Problem requirements | Below are records; report how many of their lines contain the word "fish", giving only the number.

Extracted data START

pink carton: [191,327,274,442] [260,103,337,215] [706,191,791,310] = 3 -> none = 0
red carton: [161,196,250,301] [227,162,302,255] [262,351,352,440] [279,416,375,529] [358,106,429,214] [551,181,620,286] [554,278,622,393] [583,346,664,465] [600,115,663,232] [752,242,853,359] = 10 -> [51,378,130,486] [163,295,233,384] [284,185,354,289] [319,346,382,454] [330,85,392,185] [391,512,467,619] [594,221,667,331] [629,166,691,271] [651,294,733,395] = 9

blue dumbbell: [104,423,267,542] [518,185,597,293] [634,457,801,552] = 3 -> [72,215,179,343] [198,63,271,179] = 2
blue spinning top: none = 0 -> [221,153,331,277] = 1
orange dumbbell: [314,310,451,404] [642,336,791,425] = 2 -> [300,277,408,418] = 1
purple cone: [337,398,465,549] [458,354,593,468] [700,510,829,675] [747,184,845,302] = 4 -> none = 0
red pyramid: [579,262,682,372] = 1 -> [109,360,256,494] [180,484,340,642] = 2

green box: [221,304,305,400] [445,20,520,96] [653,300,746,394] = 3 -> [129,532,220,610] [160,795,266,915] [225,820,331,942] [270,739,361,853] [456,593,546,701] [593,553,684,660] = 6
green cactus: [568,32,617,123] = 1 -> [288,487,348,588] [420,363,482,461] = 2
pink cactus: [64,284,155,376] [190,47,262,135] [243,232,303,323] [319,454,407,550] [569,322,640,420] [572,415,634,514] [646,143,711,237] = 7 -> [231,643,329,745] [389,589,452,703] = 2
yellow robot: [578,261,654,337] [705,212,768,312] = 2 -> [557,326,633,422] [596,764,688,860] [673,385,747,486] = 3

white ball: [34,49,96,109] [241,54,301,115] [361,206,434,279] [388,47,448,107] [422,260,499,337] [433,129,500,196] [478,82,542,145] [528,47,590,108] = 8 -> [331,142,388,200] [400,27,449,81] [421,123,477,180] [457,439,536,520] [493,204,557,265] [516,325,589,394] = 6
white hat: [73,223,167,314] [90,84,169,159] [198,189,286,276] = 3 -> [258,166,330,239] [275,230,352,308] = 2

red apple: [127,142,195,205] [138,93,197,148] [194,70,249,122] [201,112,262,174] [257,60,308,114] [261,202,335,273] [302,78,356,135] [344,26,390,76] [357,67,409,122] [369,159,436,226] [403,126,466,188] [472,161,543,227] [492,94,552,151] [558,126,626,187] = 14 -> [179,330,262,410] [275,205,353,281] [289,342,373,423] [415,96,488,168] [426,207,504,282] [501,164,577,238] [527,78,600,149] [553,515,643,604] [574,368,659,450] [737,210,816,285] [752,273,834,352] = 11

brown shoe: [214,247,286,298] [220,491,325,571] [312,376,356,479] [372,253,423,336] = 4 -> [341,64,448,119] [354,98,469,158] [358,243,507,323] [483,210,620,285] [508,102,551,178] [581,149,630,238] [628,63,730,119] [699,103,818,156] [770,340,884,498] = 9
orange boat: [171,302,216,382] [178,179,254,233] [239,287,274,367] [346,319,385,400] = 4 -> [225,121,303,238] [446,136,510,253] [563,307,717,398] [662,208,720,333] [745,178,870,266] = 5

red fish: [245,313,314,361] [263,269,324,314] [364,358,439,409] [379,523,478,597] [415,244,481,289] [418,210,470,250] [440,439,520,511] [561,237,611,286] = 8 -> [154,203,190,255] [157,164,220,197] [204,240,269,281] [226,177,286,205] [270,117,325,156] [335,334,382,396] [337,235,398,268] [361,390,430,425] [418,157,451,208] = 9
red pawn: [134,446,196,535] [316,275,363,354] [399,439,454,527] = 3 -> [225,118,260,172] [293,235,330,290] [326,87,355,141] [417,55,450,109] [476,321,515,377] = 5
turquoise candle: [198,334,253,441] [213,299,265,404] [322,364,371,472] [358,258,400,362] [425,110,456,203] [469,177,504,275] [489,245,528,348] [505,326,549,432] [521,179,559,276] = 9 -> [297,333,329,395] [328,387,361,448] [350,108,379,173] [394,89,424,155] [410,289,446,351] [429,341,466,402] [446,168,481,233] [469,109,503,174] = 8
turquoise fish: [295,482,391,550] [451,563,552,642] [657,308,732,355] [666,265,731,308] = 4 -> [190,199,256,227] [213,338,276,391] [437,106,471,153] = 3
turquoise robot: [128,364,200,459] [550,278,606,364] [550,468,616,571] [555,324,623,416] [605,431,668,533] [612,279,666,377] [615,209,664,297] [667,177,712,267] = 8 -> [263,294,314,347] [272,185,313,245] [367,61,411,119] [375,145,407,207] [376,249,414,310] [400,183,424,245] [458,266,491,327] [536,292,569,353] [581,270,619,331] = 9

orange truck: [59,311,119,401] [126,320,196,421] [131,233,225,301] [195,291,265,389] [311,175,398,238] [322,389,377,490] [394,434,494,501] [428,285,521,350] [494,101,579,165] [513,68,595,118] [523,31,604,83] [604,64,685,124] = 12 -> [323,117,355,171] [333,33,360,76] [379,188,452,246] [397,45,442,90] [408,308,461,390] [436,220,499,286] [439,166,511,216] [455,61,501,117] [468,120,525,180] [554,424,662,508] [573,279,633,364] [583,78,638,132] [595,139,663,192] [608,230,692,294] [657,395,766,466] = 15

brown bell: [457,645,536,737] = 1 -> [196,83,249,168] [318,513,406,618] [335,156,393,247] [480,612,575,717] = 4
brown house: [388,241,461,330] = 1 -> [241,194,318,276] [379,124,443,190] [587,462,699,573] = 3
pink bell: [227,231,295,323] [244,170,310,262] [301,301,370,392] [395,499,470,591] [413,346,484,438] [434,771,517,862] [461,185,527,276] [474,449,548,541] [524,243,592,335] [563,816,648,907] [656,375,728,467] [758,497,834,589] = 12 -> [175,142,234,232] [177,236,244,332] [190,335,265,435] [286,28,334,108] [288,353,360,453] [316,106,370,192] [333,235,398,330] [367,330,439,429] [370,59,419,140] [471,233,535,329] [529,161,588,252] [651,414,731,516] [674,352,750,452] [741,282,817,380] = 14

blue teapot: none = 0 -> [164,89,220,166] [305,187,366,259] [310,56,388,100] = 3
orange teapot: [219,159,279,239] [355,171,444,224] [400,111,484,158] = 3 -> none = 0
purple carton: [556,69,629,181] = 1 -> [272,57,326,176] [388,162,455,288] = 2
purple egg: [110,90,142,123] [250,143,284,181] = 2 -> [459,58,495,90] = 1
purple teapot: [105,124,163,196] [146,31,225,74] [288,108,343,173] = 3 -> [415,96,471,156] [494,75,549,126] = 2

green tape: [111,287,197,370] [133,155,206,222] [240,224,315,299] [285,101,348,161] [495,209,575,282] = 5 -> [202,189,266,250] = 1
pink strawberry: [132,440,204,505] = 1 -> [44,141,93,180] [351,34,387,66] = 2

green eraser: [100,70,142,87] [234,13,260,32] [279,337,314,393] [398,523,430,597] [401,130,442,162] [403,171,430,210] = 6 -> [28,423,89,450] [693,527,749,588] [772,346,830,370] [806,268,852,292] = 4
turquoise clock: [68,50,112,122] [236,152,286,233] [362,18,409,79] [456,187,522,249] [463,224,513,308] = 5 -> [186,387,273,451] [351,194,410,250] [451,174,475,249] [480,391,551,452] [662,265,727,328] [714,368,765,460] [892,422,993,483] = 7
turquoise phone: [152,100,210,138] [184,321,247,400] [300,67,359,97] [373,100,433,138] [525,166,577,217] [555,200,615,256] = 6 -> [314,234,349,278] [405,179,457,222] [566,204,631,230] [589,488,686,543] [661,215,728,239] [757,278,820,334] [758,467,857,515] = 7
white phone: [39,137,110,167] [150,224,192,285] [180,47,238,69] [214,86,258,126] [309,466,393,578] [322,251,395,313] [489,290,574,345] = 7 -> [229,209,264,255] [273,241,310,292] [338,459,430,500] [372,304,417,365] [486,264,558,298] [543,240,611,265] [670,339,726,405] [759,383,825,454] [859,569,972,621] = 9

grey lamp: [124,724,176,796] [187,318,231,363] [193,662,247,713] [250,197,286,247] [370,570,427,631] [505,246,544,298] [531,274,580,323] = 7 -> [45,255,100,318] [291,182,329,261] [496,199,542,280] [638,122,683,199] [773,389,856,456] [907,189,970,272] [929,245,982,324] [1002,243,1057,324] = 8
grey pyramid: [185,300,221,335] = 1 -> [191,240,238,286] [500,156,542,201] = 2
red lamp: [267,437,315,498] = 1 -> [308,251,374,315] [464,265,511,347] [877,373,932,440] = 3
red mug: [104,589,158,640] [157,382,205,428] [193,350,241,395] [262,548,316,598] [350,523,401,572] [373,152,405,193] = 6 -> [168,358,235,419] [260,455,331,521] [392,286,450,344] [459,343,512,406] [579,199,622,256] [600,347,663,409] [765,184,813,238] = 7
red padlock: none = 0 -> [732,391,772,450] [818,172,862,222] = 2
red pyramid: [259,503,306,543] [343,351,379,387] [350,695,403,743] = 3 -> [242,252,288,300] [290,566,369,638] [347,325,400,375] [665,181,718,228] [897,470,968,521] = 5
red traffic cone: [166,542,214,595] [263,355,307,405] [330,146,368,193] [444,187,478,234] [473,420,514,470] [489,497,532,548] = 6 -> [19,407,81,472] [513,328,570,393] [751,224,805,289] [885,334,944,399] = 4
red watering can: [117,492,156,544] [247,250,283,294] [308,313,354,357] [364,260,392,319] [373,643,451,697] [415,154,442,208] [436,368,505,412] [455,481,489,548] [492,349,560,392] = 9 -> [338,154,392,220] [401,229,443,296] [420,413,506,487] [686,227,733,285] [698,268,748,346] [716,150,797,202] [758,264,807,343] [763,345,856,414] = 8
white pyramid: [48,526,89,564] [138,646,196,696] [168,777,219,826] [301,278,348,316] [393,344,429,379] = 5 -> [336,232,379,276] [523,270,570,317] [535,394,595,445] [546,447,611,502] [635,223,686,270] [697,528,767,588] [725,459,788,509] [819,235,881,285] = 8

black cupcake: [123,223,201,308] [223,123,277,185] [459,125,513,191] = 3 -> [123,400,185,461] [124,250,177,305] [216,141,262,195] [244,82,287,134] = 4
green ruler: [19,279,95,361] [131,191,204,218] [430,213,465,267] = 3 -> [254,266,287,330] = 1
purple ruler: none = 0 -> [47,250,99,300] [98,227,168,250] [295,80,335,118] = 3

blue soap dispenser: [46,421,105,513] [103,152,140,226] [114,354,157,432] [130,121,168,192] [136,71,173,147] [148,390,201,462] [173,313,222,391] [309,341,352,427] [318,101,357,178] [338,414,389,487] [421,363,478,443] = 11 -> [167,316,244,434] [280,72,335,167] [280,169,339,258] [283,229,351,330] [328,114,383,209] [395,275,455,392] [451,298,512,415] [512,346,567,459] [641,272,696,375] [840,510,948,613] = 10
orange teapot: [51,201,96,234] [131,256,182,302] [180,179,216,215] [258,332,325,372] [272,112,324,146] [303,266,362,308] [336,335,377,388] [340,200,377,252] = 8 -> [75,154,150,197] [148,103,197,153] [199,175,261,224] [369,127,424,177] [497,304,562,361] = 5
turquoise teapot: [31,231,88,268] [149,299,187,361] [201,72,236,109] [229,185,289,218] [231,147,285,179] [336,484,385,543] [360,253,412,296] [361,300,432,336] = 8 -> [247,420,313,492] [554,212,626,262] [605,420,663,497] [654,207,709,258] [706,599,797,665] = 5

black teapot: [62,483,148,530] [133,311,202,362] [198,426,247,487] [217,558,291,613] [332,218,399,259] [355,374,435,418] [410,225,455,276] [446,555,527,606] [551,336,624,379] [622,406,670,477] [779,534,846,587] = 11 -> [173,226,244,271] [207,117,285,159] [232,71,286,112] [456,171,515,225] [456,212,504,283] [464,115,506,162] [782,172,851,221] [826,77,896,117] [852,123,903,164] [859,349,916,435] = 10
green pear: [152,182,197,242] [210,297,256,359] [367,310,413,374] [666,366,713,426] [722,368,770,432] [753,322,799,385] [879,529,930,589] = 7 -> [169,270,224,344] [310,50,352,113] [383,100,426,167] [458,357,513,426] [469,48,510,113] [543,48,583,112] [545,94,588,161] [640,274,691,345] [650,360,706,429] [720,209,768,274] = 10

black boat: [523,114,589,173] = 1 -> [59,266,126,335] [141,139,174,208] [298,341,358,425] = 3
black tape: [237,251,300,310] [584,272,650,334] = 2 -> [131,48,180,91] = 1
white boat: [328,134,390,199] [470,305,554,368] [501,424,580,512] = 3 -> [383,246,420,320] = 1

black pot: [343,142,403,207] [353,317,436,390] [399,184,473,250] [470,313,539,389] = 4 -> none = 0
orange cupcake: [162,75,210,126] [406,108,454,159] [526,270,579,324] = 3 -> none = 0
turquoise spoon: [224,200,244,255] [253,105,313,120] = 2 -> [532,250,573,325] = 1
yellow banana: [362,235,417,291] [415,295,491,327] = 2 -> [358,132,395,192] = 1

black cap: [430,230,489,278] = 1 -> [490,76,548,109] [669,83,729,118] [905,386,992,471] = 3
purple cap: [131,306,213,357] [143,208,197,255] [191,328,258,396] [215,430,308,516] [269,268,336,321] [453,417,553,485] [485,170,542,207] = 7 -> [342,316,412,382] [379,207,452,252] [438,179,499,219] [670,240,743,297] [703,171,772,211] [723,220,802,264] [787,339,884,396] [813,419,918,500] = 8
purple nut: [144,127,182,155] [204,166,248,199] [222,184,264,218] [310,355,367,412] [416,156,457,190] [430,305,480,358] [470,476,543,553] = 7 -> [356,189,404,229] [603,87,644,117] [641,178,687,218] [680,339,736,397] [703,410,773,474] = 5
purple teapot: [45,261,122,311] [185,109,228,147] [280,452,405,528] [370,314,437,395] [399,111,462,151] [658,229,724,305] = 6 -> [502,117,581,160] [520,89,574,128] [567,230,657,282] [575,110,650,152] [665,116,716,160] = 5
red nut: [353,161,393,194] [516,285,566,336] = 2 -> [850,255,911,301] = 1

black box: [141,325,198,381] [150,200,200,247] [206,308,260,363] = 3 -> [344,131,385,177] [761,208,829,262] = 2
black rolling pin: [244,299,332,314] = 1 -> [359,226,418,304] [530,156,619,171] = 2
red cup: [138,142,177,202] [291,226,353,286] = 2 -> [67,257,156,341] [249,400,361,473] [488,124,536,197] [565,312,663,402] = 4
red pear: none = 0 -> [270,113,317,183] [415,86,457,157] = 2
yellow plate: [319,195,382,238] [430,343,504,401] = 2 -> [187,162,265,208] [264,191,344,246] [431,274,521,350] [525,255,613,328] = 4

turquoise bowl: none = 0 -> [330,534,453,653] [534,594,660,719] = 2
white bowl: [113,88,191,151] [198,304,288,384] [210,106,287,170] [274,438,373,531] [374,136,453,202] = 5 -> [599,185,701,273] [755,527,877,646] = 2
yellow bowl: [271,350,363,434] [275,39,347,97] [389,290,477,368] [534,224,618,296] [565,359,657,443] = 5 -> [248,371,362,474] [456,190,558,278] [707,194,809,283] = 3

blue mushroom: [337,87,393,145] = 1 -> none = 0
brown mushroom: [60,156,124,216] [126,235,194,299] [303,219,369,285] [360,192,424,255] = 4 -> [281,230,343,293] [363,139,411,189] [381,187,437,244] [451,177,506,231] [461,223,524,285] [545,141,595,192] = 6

Extracted data END

Solution to this problem | 2